▸ **RECORDS SUPPLIED**
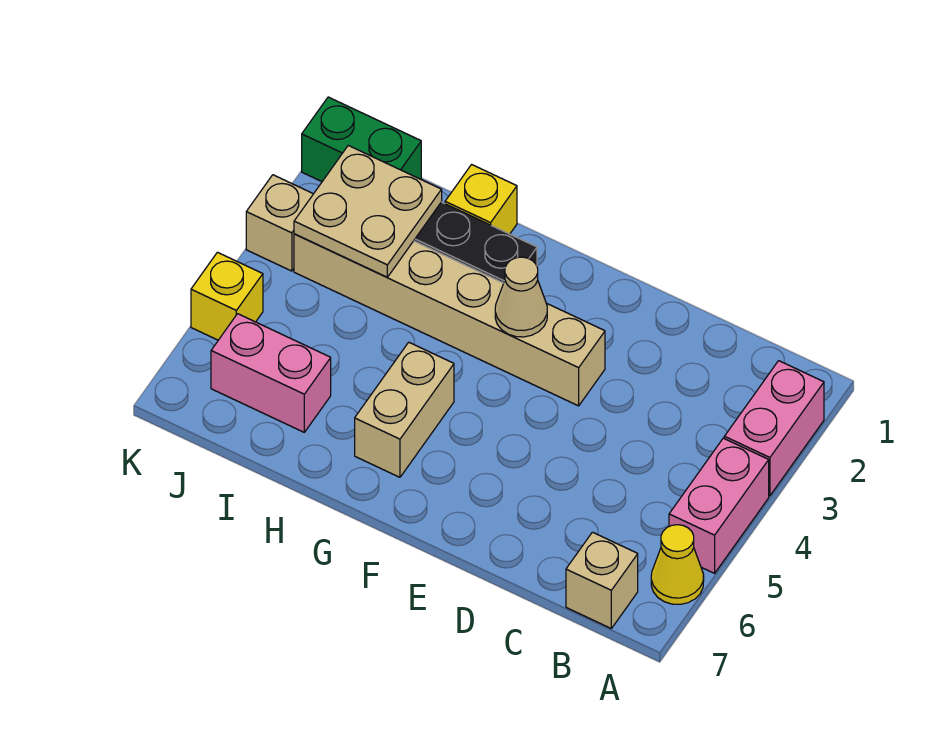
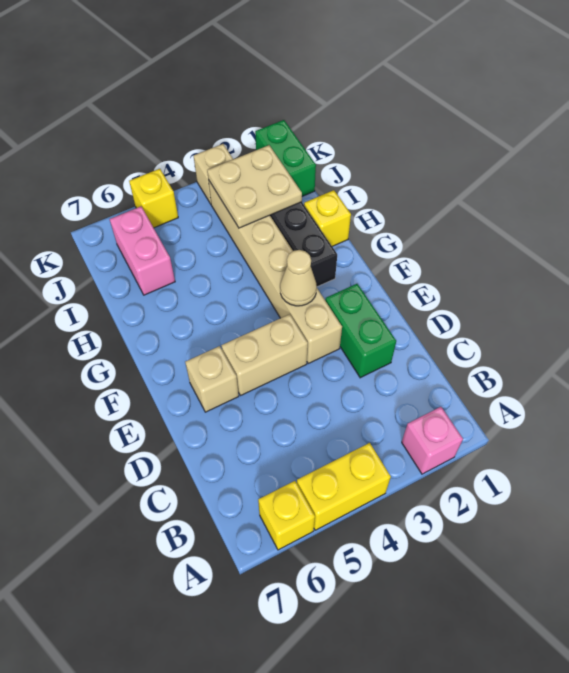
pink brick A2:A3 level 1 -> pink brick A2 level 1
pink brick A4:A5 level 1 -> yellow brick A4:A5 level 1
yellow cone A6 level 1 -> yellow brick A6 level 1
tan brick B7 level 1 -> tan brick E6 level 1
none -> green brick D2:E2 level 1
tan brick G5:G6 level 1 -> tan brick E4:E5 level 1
* * *
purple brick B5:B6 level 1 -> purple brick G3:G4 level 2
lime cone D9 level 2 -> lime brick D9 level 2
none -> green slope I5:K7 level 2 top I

▸ **REQUIRED ACTION**
Taking the entries above, restate exactly those lines that fall between the line with "none -> green brick D2:E2 level 1" and the line with "tan brick G5:G6", keeping both of those lines too.

▸ **EXERCISE ANSWER**
none -> green brick D2:E2 level 1
tan brick G5:G6 level 1 -> tan brick E4:E5 level 1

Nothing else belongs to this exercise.